■ Given records:
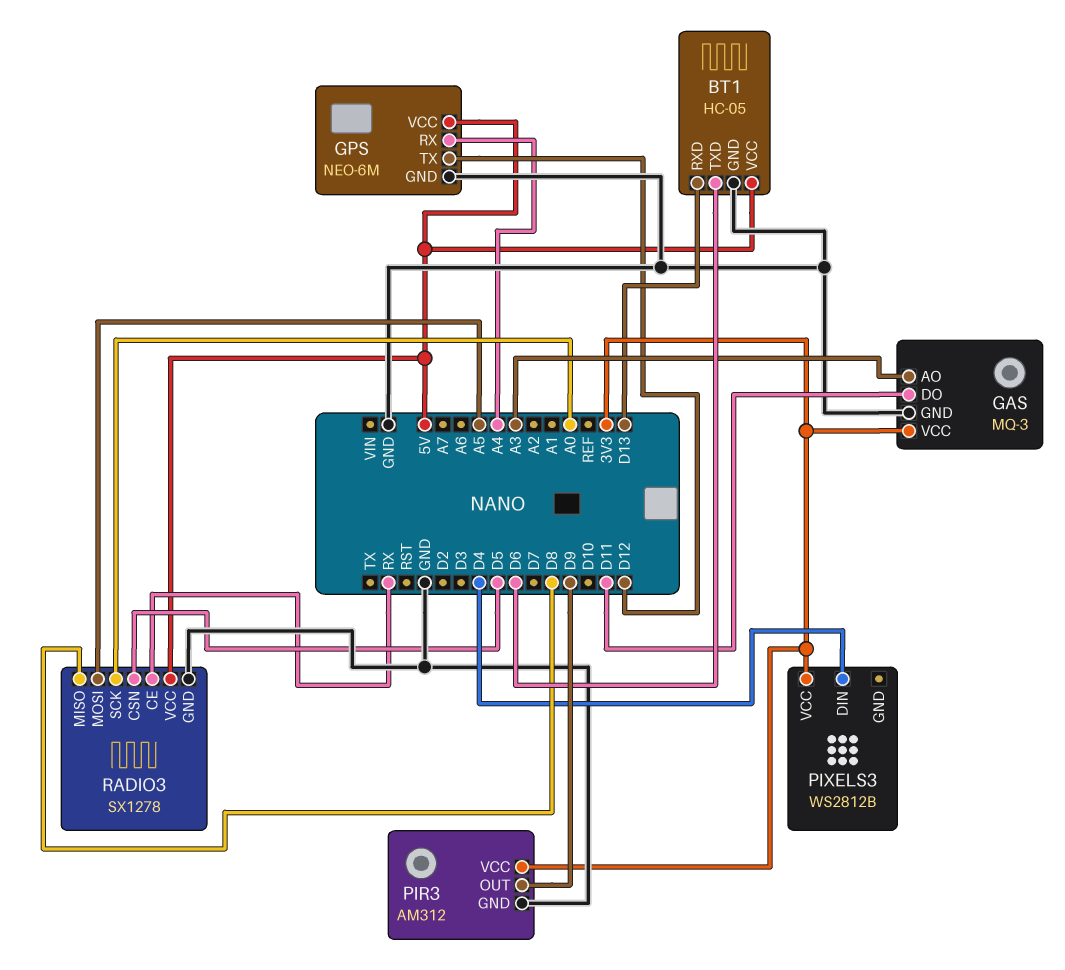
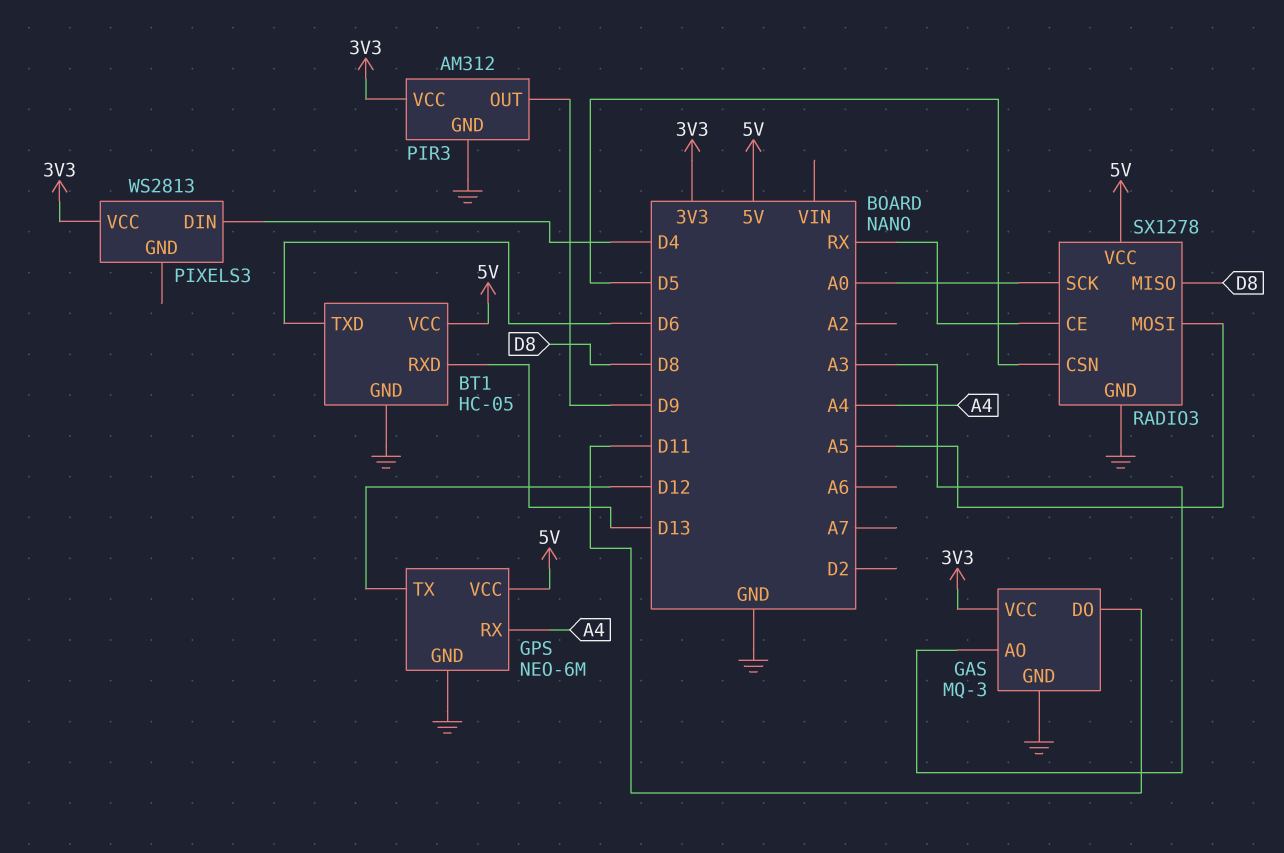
PIXELS3: WS2812B -> WS2813

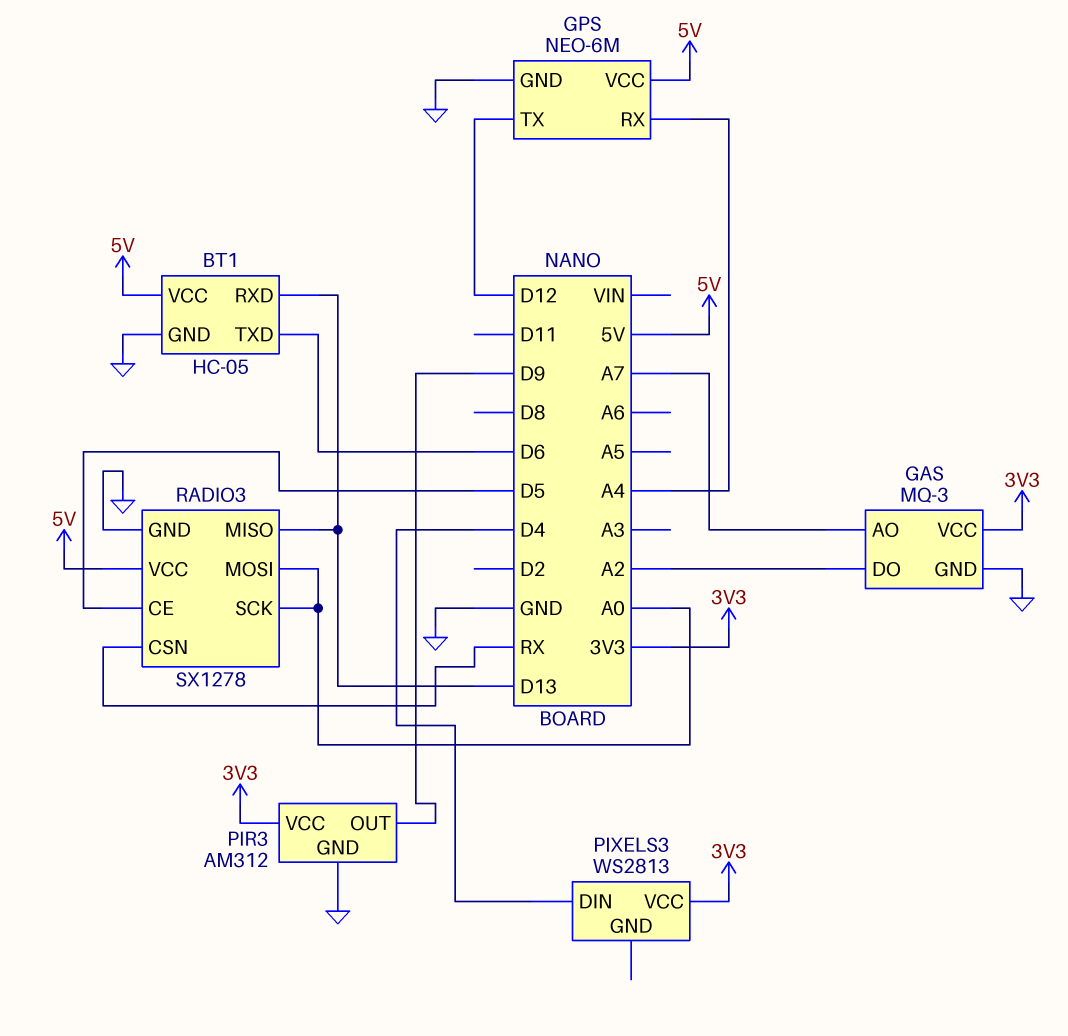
GAS pin AO: A3 -> A7
GAS pin DO: D11 -> A2
RADIO3 pin CE: RX -> D5
RADIO3 pin CSN: D5 -> RX
RADIO3 pin MISO: D8 -> D13
RADIO3 pin MOSI: A5 -> A0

■ About this task: Excluding the pictures, transcribe each entry above word for word.

■ Exercise output:
PIXELS3: WS2812B -> WS2813

GAS pin AO: A3 -> A7
GAS pin DO: D11 -> A2
RADIO3 pin CE: RX -> D5
RADIO3 pin CSN: D5 -> RX
RADIO3 pin MISO: D8 -> D13
RADIO3 pin MOSI: A5 -> A0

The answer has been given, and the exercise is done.